__Work order__: Would you output all the data exactly as it stands?

__Entries shown__:
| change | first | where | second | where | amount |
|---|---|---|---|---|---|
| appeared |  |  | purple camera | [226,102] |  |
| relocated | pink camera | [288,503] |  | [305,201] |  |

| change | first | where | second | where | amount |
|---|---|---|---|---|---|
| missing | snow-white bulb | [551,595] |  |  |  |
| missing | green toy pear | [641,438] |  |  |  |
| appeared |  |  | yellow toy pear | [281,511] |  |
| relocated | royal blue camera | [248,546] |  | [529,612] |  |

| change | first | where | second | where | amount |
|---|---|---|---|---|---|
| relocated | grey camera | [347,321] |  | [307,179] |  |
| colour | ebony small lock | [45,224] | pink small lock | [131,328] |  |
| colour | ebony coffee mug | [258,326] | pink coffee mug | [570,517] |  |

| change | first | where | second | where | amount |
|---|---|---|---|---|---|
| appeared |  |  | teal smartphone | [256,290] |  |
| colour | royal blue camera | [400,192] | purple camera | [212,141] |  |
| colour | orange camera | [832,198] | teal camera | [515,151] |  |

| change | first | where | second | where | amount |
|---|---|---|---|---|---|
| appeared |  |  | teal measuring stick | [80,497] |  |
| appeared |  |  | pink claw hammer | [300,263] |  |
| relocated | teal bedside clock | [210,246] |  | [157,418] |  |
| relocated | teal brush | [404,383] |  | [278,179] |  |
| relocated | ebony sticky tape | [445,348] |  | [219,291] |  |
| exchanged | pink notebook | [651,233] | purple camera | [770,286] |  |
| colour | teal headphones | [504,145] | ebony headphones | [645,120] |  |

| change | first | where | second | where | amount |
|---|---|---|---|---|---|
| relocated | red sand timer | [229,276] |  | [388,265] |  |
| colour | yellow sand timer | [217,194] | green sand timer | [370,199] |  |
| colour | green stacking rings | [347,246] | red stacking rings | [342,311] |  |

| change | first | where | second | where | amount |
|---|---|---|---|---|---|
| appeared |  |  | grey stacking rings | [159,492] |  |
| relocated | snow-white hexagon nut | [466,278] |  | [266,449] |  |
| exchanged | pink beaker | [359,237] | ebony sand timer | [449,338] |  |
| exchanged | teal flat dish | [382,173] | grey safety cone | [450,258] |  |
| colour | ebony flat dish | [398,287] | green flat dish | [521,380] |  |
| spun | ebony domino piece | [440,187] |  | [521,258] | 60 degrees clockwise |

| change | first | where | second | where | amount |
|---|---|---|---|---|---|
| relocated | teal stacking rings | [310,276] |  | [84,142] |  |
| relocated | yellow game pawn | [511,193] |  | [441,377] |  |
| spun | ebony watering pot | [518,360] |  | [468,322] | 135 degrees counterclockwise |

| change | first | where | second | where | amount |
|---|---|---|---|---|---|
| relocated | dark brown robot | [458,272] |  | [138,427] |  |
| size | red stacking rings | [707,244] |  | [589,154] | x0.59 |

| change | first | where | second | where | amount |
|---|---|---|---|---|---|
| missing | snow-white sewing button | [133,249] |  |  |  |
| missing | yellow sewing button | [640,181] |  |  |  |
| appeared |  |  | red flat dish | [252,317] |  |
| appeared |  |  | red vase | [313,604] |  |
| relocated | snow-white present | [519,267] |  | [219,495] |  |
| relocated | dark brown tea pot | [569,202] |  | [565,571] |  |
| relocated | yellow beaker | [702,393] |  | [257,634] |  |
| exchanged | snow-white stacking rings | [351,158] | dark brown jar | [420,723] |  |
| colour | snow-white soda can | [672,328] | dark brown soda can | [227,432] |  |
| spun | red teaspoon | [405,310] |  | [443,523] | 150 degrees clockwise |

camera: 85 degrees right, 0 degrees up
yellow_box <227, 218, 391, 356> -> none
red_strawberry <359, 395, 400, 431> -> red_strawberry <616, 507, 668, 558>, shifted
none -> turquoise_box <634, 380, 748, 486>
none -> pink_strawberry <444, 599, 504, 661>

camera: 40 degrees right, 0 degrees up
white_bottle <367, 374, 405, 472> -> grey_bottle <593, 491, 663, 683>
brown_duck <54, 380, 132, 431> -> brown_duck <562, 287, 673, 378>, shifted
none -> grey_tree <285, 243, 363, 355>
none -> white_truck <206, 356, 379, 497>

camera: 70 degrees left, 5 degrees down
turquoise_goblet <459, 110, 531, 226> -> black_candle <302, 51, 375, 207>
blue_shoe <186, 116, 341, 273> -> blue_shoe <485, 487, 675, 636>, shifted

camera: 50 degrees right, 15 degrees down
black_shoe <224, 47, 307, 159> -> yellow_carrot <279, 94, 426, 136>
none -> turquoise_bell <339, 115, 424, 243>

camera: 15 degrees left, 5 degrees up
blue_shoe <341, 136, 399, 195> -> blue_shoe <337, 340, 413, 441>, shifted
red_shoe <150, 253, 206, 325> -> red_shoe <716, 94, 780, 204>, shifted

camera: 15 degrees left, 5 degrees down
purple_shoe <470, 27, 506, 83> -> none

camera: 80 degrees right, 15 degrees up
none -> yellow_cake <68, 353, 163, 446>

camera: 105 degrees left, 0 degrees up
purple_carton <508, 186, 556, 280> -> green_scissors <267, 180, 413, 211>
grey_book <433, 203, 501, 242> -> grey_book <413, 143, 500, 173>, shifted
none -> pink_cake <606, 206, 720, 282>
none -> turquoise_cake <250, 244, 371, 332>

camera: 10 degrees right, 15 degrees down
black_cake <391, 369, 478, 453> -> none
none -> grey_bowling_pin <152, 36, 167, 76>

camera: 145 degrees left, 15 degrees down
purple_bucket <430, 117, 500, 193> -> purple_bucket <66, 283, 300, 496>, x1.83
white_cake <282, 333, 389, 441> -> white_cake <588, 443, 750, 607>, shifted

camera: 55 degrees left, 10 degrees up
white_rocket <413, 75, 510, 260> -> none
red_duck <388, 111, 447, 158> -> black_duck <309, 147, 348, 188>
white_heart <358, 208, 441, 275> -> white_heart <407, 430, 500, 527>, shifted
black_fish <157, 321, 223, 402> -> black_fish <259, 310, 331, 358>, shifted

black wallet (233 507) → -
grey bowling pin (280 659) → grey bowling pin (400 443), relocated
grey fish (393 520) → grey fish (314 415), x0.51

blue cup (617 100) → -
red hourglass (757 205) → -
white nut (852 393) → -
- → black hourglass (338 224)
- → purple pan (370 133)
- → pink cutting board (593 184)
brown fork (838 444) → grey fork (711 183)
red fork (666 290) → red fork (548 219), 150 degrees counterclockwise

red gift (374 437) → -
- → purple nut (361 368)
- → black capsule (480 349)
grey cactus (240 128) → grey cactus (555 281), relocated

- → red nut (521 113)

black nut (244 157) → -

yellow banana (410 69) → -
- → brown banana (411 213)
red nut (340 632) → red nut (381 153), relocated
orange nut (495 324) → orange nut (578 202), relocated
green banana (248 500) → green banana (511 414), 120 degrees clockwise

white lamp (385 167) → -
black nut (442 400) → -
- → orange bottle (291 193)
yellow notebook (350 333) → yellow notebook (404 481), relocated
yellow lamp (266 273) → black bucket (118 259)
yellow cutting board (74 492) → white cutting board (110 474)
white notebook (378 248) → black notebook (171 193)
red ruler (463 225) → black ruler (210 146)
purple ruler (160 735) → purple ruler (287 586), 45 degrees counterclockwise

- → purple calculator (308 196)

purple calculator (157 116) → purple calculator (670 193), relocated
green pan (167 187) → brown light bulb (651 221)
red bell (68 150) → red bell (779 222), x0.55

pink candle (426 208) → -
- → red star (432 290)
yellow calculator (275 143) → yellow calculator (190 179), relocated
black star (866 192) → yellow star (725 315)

__Solution for this problem__:
| change | first | where | second | where | amount |
|---|---|---|---|---|---|
| appeared |  |  | purple camera | [226,102] |  |
| relocated | pink camera | [288,503] |  | [305,201] |  |

| change | first | where | second | where | amount |
|---|---|---|---|---|---|
| missing | snow-white bulb | [551,595] |  |  |  |
| missing | green toy pear | [641,438] |  |  |  |
| appeared |  |  | yellow toy pear | [281,511] |  |
| relocated | royal blue camera | [248,546] |  | [529,612] |  |

| change | first | where | second | where | amount |
|---|---|---|---|---|---|
| relocated | grey camera | [347,321] |  | [307,179] |  |
| colour | ebony small lock | [45,224] | pink small lock | [131,328] |  |
| colour | ebony coffee mug | [258,326] | pink coffee mug | [570,517] |  |

| change | first | where | second | where | amount |
|---|---|---|---|---|---|
| appeared |  |  | teal smartphone | [256,290] |  |
| colour | royal blue camera | [400,192] | purple camera | [212,141] |  |
| colour | orange camera | [832,198] | teal camera | [515,151] |  |

| change | first | where | second | where | amount |
|---|---|---|---|---|---|
| appeared |  |  | teal measuring stick | [80,497] |  |
| appeared |  |  | pink claw hammer | [300,263] |  |
| relocated | teal bedside clock | [210,246] |  | [157,418] |  |
| relocated | teal brush | [404,383] |  | [278,179] |  |
| relocated | ebony sticky tape | [445,348] |  | [219,291] |  |
| exchanged | pink notebook | [651,233] | purple camera | [770,286] |  |
| colour | teal headphones | [504,145] | ebony headphones | [645,120] |  |

| change | first | where | second | where | amount |
|---|---|---|---|---|---|
| relocated | red sand timer | [229,276] |  | [388,265] |  |
| colour | yellow sand timer | [217,194] | green sand timer | [370,199] |  |
| colour | green stacking rings | [347,246] | red stacking rings | [342,311] |  |

| change | first | where | second | where | amount |
|---|---|---|---|---|---|
| appeared |  |  | grey stacking rings | [159,492] |  |
| relocated | snow-white hexagon nut | [466,278] |  | [266,449] |  |
| exchanged | pink beaker | [359,237] | ebony sand timer | [449,338] |  |
| exchanged | teal flat dish | [382,173] | grey safety cone | [450,258] |  |
| colour | ebony flat dish | [398,287] | green flat dish | [521,380] |  |
| spun | ebony domino piece | [440,187] |  | [521,258] | 60 degrees clockwise |

| change | first | where | second | where | amount |
|---|---|---|---|---|---|
| relocated | teal stacking rings | [310,276] |  | [84,142] |  |
| relocated | yellow game pawn | [511,193] |  | [441,377] |  |
| spun | ebony watering pot | [518,360] |  | [468,322] | 135 degrees counterclockwise |

| change | first | where | second | where | amount |
|---|---|---|---|---|---|
| relocated | dark brown robot | [458,272] |  | [138,427] |  |
| size | red stacking rings | [707,244] |  | [589,154] | x0.59 |

| change | first | where | second | where | amount |
|---|---|---|---|---|---|
| missing | snow-white sewing button | [133,249] |  |  |  |
| missing | yellow sewing button | [640,181] |  |  |  |
| appeared |  |  | red flat dish | [252,317] |  |
| appeared |  |  | red vase | [313,604] |  |
| relocated | snow-white present | [519,267] |  | [219,495] |  |
| relocated | dark brown tea pot | [569,202] |  | [565,571] |  |
| relocated | yellow beaker | [702,393] |  | [257,634] |  |
| exchanged | snow-white stacking rings | [351,158] | dark brown jar | [420,723] |  |
| colour | snow-white soda can | [672,328] | dark brown soda can | [227,432] |  |
| spun | red teaspoon | [405,310] |  | [443,523] | 150 degrees clockwise |

camera: 85 degrees right, 0 degrees up
yellow_box <227, 218, 391, 356> -> none
red_strawberry <359, 395, 400, 431> -> red_strawberry <616, 507, 668, 558>, shifted
none -> turquoise_box <634, 380, 748, 486>
none -> pink_strawberry <444, 599, 504, 661>

camera: 40 degrees right, 0 degrees up
white_bottle <367, 374, 405, 472> -> grey_bottle <593, 491, 663, 683>
brown_duck <54, 380, 132, 431> -> brown_duck <562, 287, 673, 378>, shifted
none -> grey_tree <285, 243, 363, 355>
none -> white_truck <206, 356, 379, 497>

camera: 70 degrees left, 5 degrees down
turquoise_goblet <459, 110, 531, 226> -> black_candle <302, 51, 375, 207>
blue_shoe <186, 116, 341, 273> -> blue_shoe <485, 487, 675, 636>, shifted

camera: 50 degrees right, 15 degrees down
black_shoe <224, 47, 307, 159> -> yellow_carrot <279, 94, 426, 136>
none -> turquoise_bell <339, 115, 424, 243>

camera: 15 degrees left, 5 degrees up
blue_shoe <341, 136, 399, 195> -> blue_shoe <337, 340, 413, 441>, shifted
red_shoe <150, 253, 206, 325> -> red_shoe <716, 94, 780, 204>, shifted

camera: 15 degrees left, 5 degrees down
purple_shoe <470, 27, 506, 83> -> none

camera: 80 degrees right, 15 degrees up
none -> yellow_cake <68, 353, 163, 446>

camera: 105 degrees left, 0 degrees up
purple_carton <508, 186, 556, 280> -> green_scissors <267, 180, 413, 211>
grey_book <433, 203, 501, 242> -> grey_book <413, 143, 500, 173>, shifted
none -> pink_cake <606, 206, 720, 282>
none -> turquoise_cake <250, 244, 371, 332>

camera: 10 degrees right, 15 degrees down
black_cake <391, 369, 478, 453> -> none
none -> grey_bowling_pin <152, 36, 167, 76>

camera: 145 degrees left, 15 degrees down
purple_bucket <430, 117, 500, 193> -> purple_bucket <66, 283, 300, 496>, x1.83
white_cake <282, 333, 389, 441> -> white_cake <588, 443, 750, 607>, shifted

camera: 55 degrees left, 10 degrees up
white_rocket <413, 75, 510, 260> -> none
red_duck <388, 111, 447, 158> -> black_duck <309, 147, 348, 188>
white_heart <358, 208, 441, 275> -> white_heart <407, 430, 500, 527>, shifted
black_fish <157, 321, 223, 402> -> black_fish <259, 310, 331, 358>, shifted

black wallet (233 507) → -
grey bowling pin (280 659) → grey bowling pin (400 443), relocated
grey fish (393 520) → grey fish (314 415), x0.51

blue cup (617 100) → -
red hourglass (757 205) → -
white nut (852 393) → -
- → black hourglass (338 224)
- → purple pan (370 133)
- → pink cutting board (593 184)
brown fork (838 444) → grey fork (711 183)
red fork (666 290) → red fork (548 219), 150 degrees counterclockwise

red gift (374 437) → -
- → purple nut (361 368)
- → black capsule (480 349)
grey cactus (240 128) → grey cactus (555 281), relocated

- → red nut (521 113)

black nut (244 157) → -

yellow banana (410 69) → -
- → brown banana (411 213)
red nut (340 632) → red nut (381 153), relocated
orange nut (495 324) → orange nut (578 202), relocated
green banana (248 500) → green banana (511 414), 120 degrees clockwise

white lamp (385 167) → -
black nut (442 400) → -
- → orange bottle (291 193)
yellow notebook (350 333) → yellow notebook (404 481), relocated
yellow lamp (266 273) → black bucket (118 259)
yellow cutting board (74 492) → white cutting board (110 474)
white notebook (378 248) → black notebook (171 193)
red ruler (463 225) → black ruler (210 146)
purple ruler (160 735) → purple ruler (287 586), 45 degrees counterclockwise

- → purple calculator (308 196)

purple calculator (157 116) → purple calculator (670 193), relocated
green pan (167 187) → brown light bulb (651 221)
red bell (68 150) → red bell (779 222), x0.55

pink candle (426 208) → -
- → red star (432 290)
yellow calculator (275 143) → yellow calculator (190 179), relocated
black star (866 192) → yellow star (725 315)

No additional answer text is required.